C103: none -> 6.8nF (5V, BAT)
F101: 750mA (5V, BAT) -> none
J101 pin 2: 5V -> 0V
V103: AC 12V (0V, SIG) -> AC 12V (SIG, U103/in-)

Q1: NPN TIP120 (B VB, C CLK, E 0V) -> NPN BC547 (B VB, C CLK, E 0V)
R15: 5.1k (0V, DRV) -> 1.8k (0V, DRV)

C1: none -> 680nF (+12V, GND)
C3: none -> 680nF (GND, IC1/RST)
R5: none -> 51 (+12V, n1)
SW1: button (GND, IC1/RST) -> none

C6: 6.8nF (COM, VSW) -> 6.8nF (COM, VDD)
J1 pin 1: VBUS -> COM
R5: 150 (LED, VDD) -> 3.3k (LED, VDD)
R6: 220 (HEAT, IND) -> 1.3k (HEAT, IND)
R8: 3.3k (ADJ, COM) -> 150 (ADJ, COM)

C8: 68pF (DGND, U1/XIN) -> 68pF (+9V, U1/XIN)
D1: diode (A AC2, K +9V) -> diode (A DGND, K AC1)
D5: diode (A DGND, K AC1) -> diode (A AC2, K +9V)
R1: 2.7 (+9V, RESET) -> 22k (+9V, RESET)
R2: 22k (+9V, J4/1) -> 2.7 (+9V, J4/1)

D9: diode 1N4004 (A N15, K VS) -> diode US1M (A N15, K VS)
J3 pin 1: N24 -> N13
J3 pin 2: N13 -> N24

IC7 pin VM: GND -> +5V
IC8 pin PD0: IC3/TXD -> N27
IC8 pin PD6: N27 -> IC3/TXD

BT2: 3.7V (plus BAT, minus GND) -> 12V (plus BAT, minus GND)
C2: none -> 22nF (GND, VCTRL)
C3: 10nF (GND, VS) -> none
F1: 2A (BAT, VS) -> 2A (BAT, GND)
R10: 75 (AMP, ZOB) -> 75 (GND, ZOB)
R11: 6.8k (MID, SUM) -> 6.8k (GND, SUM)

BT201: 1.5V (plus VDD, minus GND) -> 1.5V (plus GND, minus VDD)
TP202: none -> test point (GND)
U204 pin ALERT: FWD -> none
+ + + +
PROBLEM STATEMENT – Of the lines above, output exactly those from the line bearing "J1 pin 1: VBUS -> COM" through the line bearing "R11: 6.8k (MID, SUM) -> 6.8k (GND, SUM)", inclusive.

ANSWER SECTION –
J1 pin 1: VBUS -> COM
R5: 150 (LED, VDD) -> 3.3k (LED, VDD)
R6: 220 (HEAT, IND) -> 1.3k (HEAT, IND)
R8: 3.3k (ADJ, COM) -> 150 (ADJ, COM)

C8: 68pF (DGND, U1/XIN) -> 68pF (+9V, U1/XIN)
D1: diode (A AC2, K +9V) -> diode (A DGND, K AC1)
D5: diode (A DGND, K AC1) -> diode (A AC2, K +9V)
R1: 2.7 (+9V, RESET) -> 22k (+9V, RESET)
R2: 22k (+9V, J4/1) -> 2.7 (+9V, J4/1)

D9: diode 1N4004 (A N15, K VS) -> diode US1M (A N15, K VS)
J3 pin 1: N24 -> N13
J3 pin 2: N13 -> N24

IC7 pin VM: GND -> +5V
IC8 pin PD0: IC3/TXD -> N27
IC8 pin PD6: N27 -> IC3/TXD

BT2: 3.7V (plus BAT, minus GND) -> 12V (plus BAT, minus GND)
C2: none -> 22nF (GND, VCTRL)
C3: 10nF (GND, VS) -> none
F1: 2A (BAT, VS) -> 2A (BAT, GND)
R10: 75 (AMP, ZOB) -> 75 (GND, ZOB)
R11: 6.8k (MID, SUM) -> 6.8k (GND, SUM)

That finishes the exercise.